*Records for the exercise*:
##########
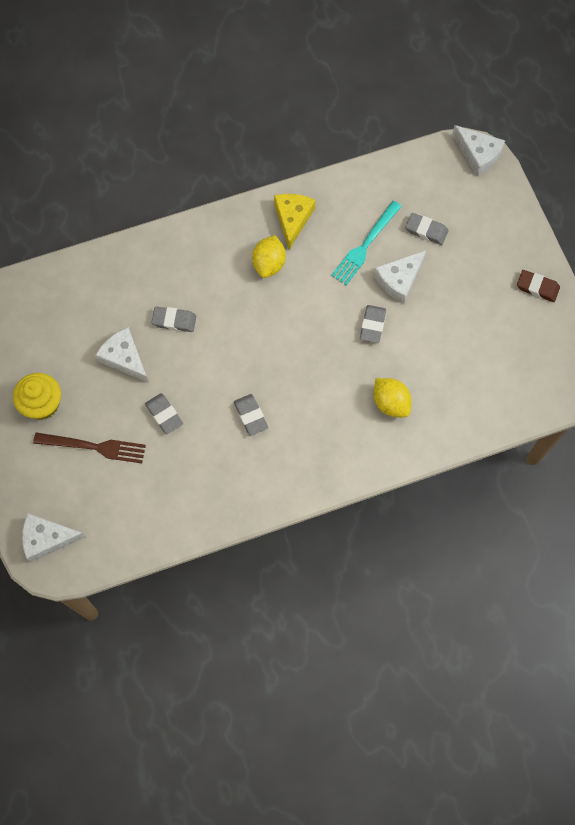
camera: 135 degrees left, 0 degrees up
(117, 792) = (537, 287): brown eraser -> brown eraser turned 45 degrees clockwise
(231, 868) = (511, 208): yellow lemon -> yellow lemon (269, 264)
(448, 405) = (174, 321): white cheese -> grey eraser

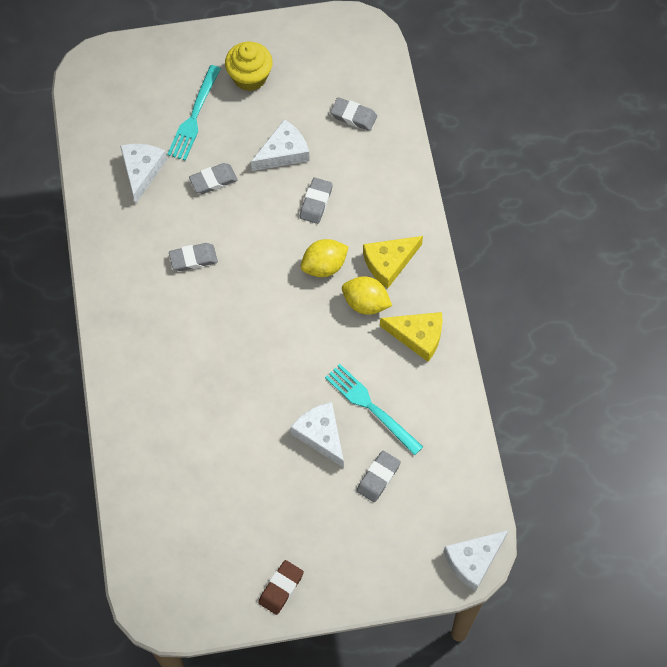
camera: 100 degrees right, 5 degrees down
(47, 539) = (112, 69): white cheese -> white cheese (141, 171)
(95, 447) = (194, 117): brown fork -> turquoise fork
(226, 251) = (389, 263): none -> yellow cheese
(372, 325) = (270, 396): grey eraser -> grey eraser (353, 116)
(390, 403) = (175, 397): yellow lemon -> yellow lemon (324, 266)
##########
*The problem*:
Pictures are to be left out. Everything else in the records must be written out exactly.

*Problem solution*:
camera: 135 degrees left, 0 degrees up
(117, 792) = (537, 287): brown eraser -> brown eraser turned 45 degrees clockwise
(231, 868) = (511, 208): yellow lemon -> yellow lemon (269, 264)
(448, 405) = (174, 321): white cheese -> grey eraser

camera: 100 degrees right, 5 degrees down
(47, 539) = (112, 69): white cheese -> white cheese (141, 171)
(95, 447) = (194, 117): brown fork -> turquoise fork
(226, 251) = (389, 263): none -> yellow cheese
(372, 325) = (270, 396): grey eraser -> grey eraser (353, 116)
(390, 403) = (175, 397): yellow lemon -> yellow lemon (324, 266)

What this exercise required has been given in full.